------ MATERIAL SUPPLIED

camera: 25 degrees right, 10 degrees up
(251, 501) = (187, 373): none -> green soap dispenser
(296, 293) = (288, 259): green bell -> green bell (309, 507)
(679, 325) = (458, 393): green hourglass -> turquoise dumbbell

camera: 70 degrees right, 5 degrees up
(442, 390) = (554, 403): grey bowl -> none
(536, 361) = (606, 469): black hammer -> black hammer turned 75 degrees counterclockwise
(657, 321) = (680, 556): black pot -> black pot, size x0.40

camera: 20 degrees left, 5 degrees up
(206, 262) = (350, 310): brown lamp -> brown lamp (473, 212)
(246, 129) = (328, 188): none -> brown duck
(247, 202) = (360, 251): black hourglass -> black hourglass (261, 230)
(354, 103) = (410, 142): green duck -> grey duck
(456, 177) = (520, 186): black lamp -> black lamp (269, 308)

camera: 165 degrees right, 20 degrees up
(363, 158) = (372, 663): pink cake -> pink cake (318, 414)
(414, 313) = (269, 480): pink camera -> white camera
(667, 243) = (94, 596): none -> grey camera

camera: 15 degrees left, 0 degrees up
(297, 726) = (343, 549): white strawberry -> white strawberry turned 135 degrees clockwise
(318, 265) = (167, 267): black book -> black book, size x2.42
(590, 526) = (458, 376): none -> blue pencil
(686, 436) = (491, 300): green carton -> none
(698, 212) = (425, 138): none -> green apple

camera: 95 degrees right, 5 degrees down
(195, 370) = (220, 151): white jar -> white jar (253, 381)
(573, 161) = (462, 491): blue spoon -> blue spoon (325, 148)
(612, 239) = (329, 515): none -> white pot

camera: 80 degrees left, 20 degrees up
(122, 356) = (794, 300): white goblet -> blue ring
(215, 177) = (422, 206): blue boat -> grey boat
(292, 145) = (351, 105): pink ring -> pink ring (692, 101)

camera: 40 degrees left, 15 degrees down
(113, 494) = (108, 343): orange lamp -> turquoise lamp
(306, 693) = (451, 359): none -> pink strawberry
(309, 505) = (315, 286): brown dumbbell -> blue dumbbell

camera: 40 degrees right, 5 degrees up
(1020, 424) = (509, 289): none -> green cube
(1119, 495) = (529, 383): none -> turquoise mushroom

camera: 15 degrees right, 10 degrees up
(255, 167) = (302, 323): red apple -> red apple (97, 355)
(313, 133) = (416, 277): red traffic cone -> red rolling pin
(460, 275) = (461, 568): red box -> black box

------------

- **PROBLEM STATEMENT**:
Read through the records above and copy the lines that contain "ring".

- **ANSWER TO THIS PROBLEM**:
(122, 356) = (794, 300): white goblet -> blue ring
(292, 145) = (351, 105): pink ring -> pink ring (692, 101)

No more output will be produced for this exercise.